_EXERCISE INSTRUCTIONS_
Each line with the string "none" is to be copied from the records below.

_RECORDS FOR PROCESSING_

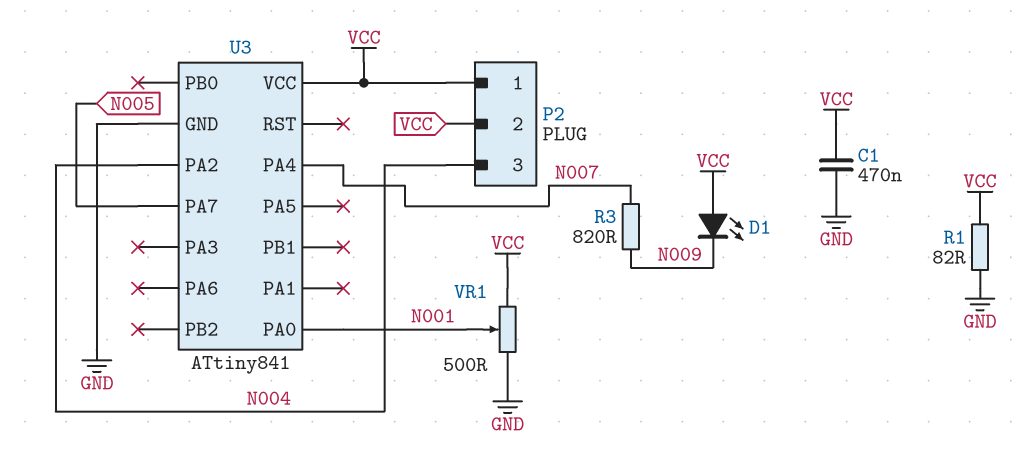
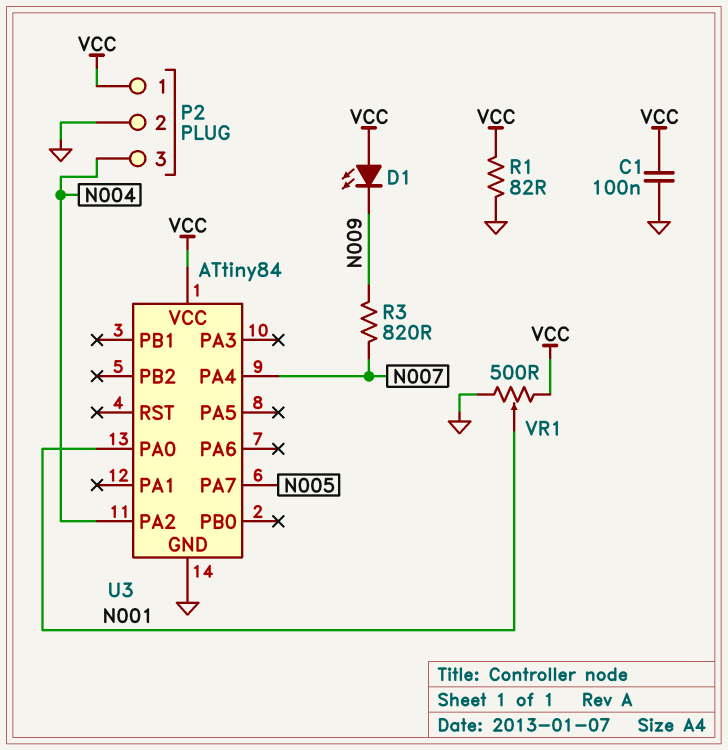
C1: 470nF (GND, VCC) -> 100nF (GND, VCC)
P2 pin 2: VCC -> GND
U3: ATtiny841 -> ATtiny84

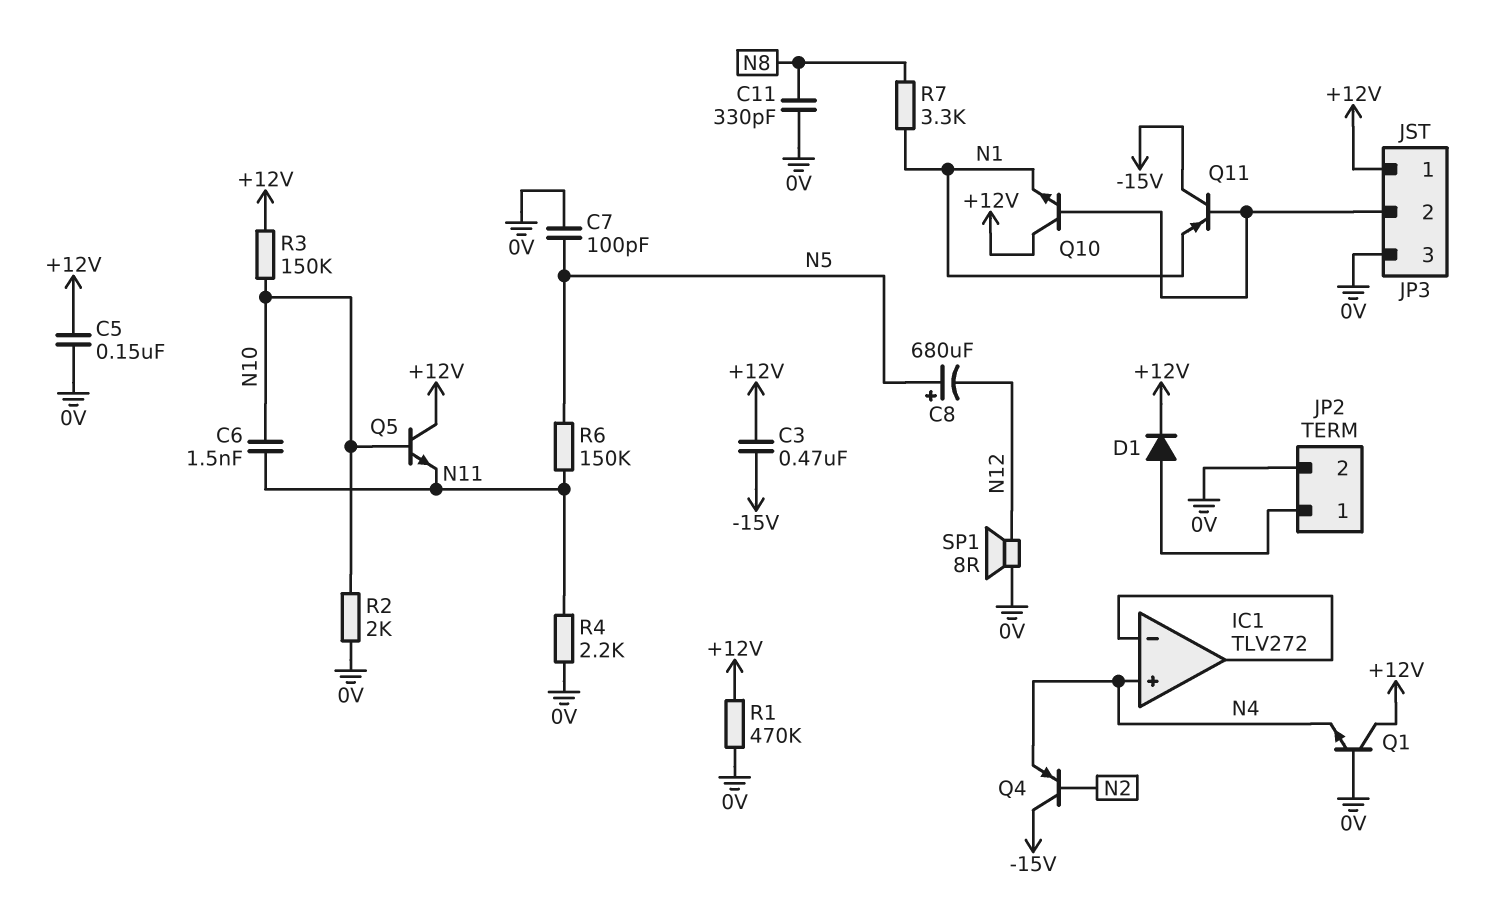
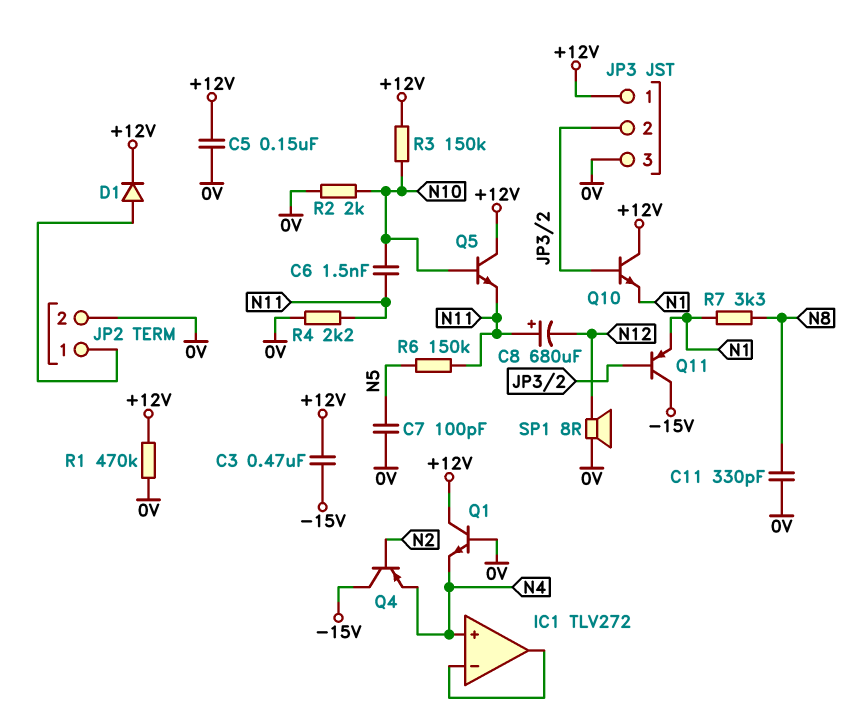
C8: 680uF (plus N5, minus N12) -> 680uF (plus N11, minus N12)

==

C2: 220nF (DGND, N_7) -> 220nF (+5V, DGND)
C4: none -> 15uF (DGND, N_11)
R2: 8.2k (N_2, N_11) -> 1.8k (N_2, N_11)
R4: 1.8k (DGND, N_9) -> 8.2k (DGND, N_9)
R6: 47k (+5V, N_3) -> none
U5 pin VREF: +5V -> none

_TASK RESPONSE_
C4: none -> 15uF (DGND, N_11)
R6: 47k (+5V, N_3) -> none
U5 pin VREF: +5V -> none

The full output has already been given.